(Instructions to follow) Whatever pictures appear, omit them, and repeat the data below exactly.

(Supplied data)
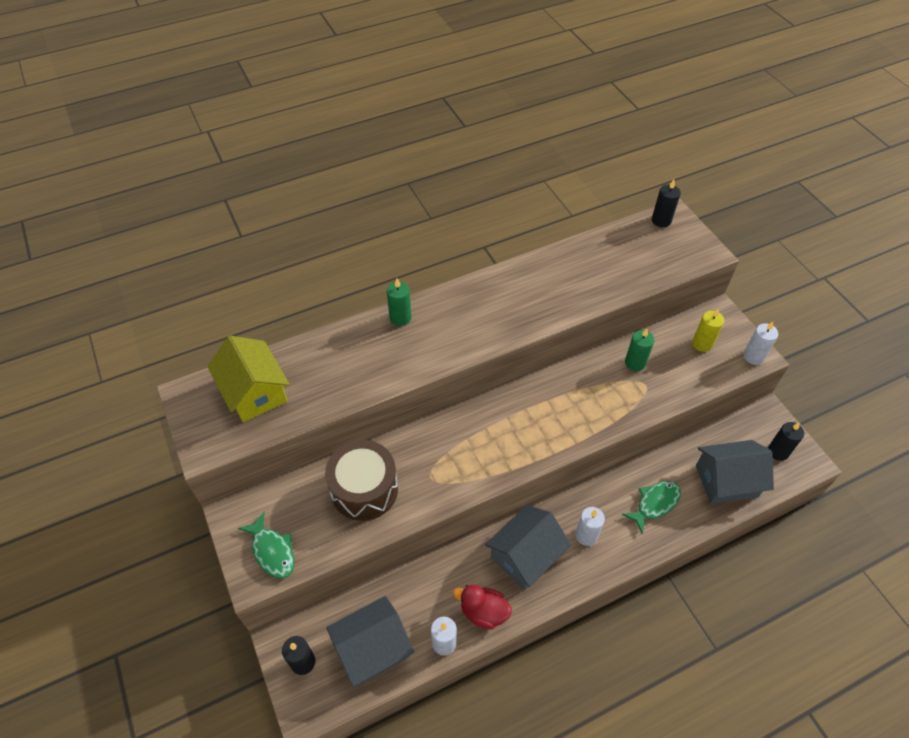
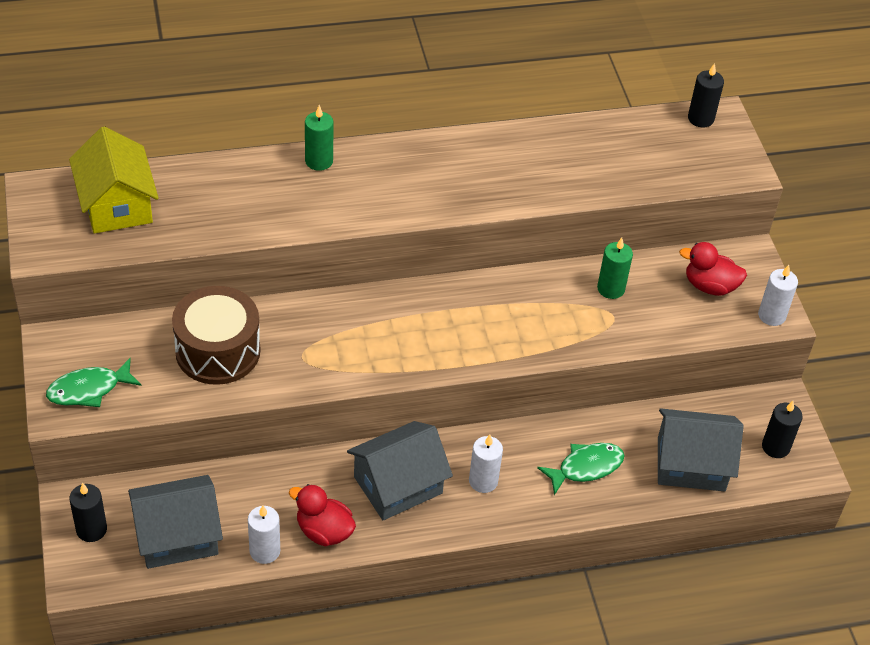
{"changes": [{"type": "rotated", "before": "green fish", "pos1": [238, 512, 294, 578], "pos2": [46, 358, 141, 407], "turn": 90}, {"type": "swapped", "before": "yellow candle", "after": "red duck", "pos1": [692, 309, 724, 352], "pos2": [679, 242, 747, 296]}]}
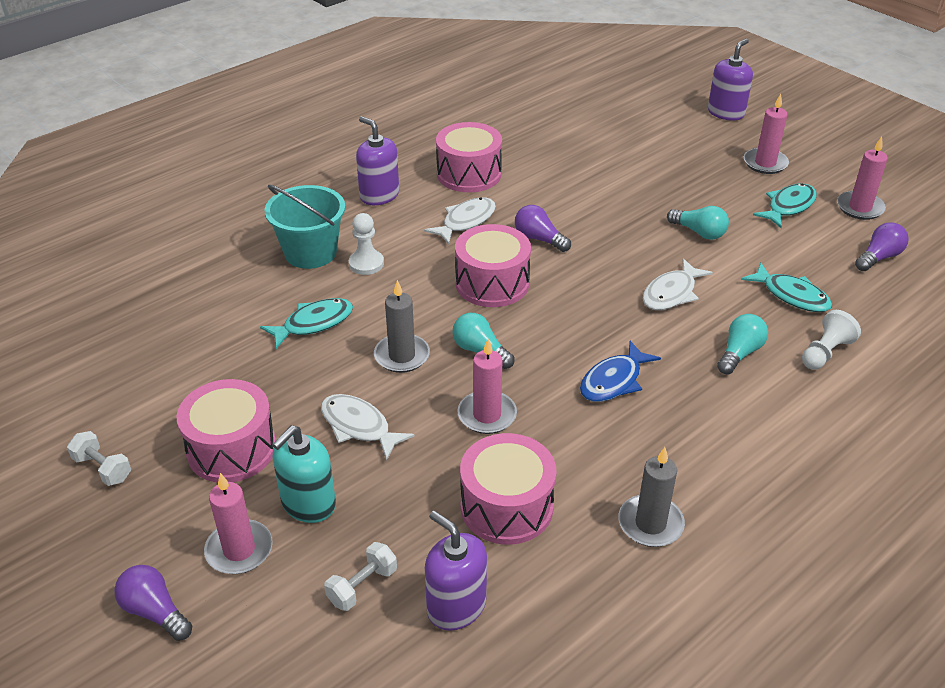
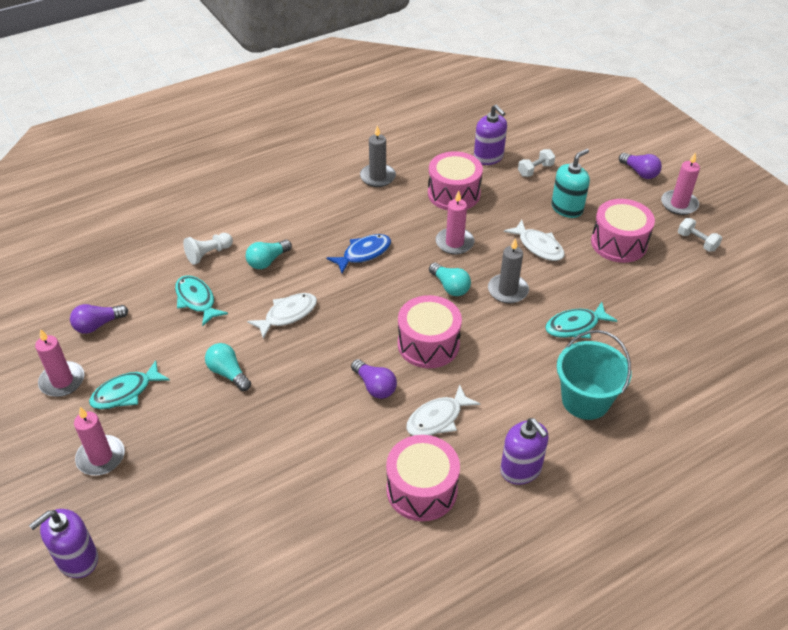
{"changes": [{"type": "shifted", "before": "pink candle", "pos1": [204, 473, 273, 574], "pos2": [661, 152, 700, 215]}, {"type": "gone", "before": "white pawn", "pos1": [349, 213, 384, 275]}]}
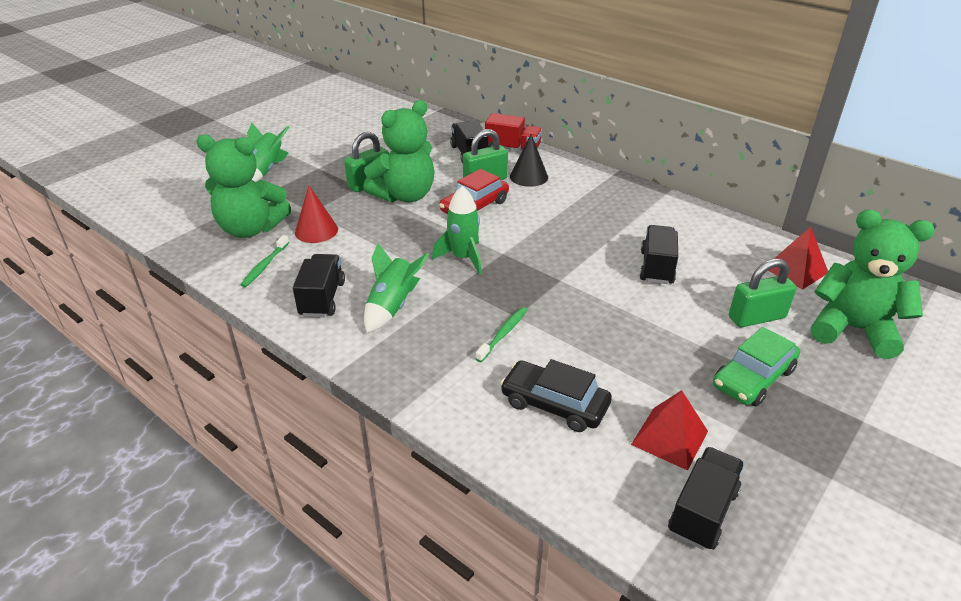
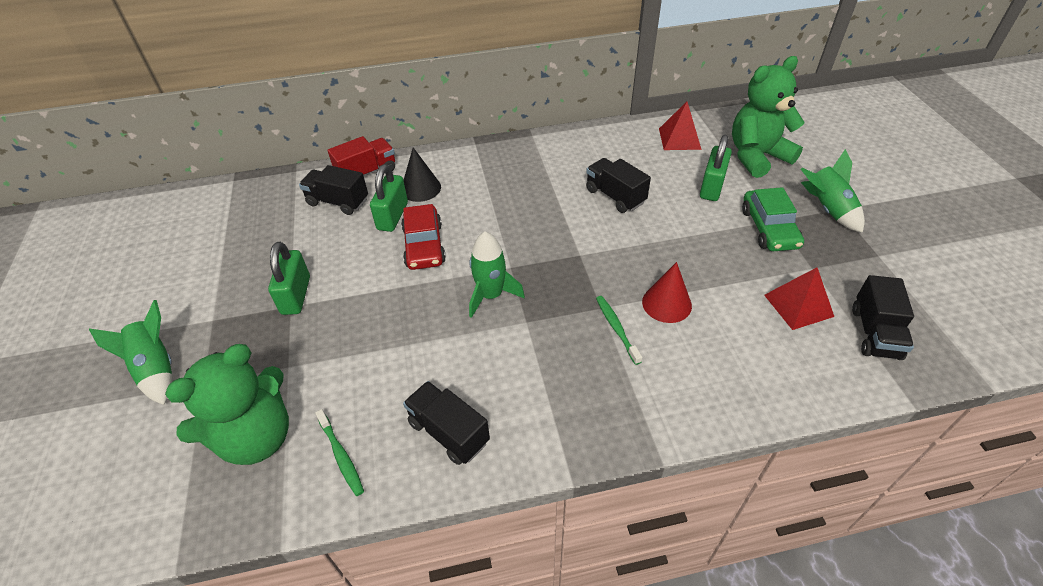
{"changes": [{"type": "shifted", "before": "red cone", "pos1": [295, 186, 338, 243], "pos2": [642, 262, 692, 323]}, {"type": "gone", "before": "green teddy bear", "pos1": [363, 100, 434, 203]}, {"type": "shifted", "before": "green rocket", "pos1": [364, 243, 429, 333], "pos2": [801, 149, 865, 233]}, {"type": "gone", "before": "black car", "pos1": [500, 359, 612, 432]}, {"type": "rotated", "before": "black truck", "pos1": [668, 447, 745, 550], "pos2": [852, 275, 914, 360], "turn": -150}]}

(Task answer)
{"changes": [{"type": "rotated", "before": "green fish", "pos1": [238, 512, 294, 578], "pos2": [46, 358, 141, 407], "turn": 90}, {"type": "swapped", "before": "yellow candle", "after": "red duck", "pos1": [692, 309, 724, 352], "pos2": [679, 242, 747, 296]}]}
{"changes": [{"type": "shifted", "before": "pink candle", "pos1": [204, 473, 273, 574], "pos2": [661, 152, 700, 215]}, {"type": "gone", "before": "white pawn", "pos1": [349, 213, 384, 275]}]}
{"changes": [{"type": "shifted", "before": "red cone", "pos1": [295, 186, 338, 243], "pos2": [642, 262, 692, 323]}, {"type": "gone", "before": "green teddy bear", "pos1": [363, 100, 434, 203]}, {"type": "shifted", "before": "green rocket", "pos1": [364, 243, 429, 333], "pos2": [801, 149, 865, 233]}, {"type": "gone", "before": "black car", "pos1": [500, 359, 612, 432]}, {"type": "rotated", "before": "black truck", "pos1": [668, 447, 745, 550], "pos2": [852, 275, 914, 360], "turn": -150}]}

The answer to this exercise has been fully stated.